- [Stored data entries]
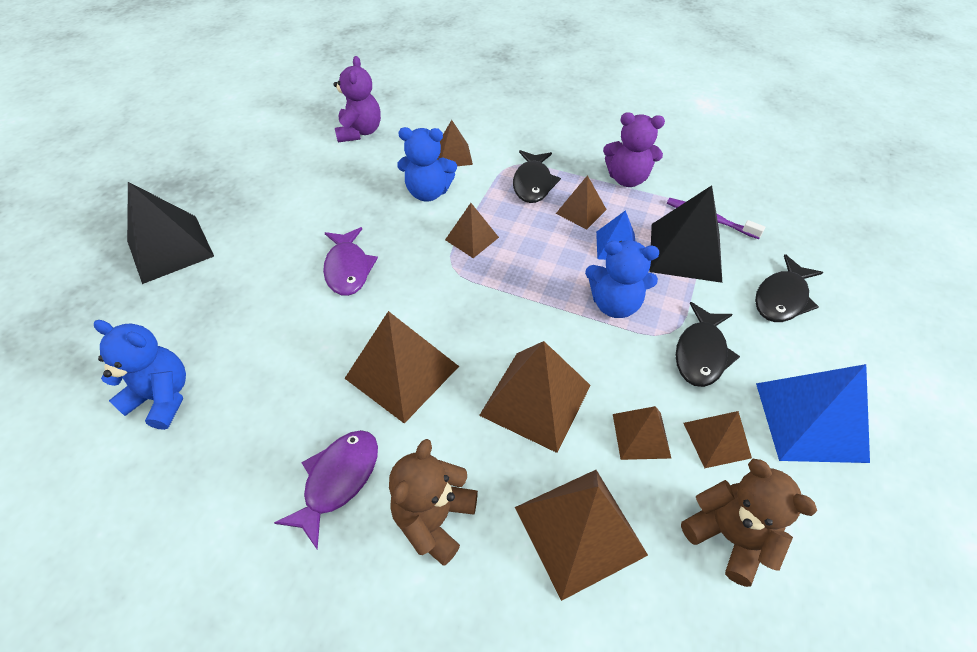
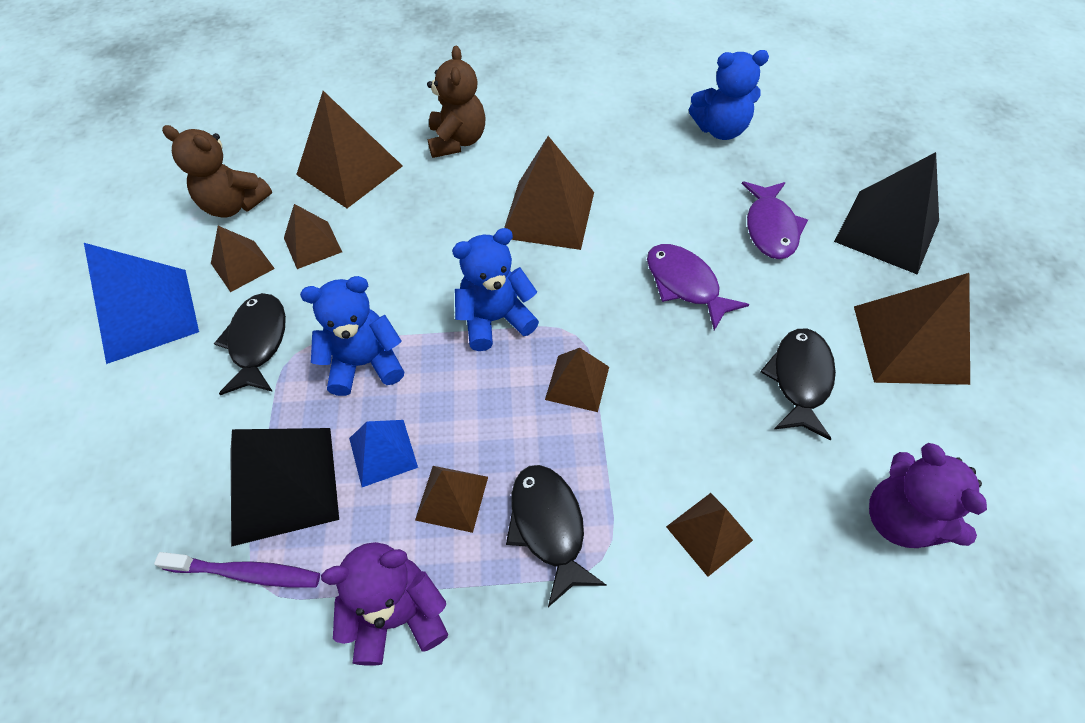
camera: 155 degrees right, 5 degrees up
(338, 480) = (540, 135): purple fish -> purple fish (770, 228)
(428, 192) = (687, 435): blue teddy bear -> blue teddy bear (495, 319)
(535, 400) = (416, 237): brown pyramid -> brown pyramid (909, 343)
(782, 298) = (150, 458): black fish -> black fish (800, 379)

- [WHAT NEEDS TO BE DONE] Apart from the pictures, the entries above are to be repeated in full and exactly.

- [ANSWER BOX]
camera: 155 degrees right, 5 degrees up
(338, 480) = (540, 135): purple fish -> purple fish (770, 228)
(428, 192) = (687, 435): blue teddy bear -> blue teddy bear (495, 319)
(535, 400) = (416, 237): brown pyramid -> brown pyramid (909, 343)
(782, 298) = (150, 458): black fish -> black fish (800, 379)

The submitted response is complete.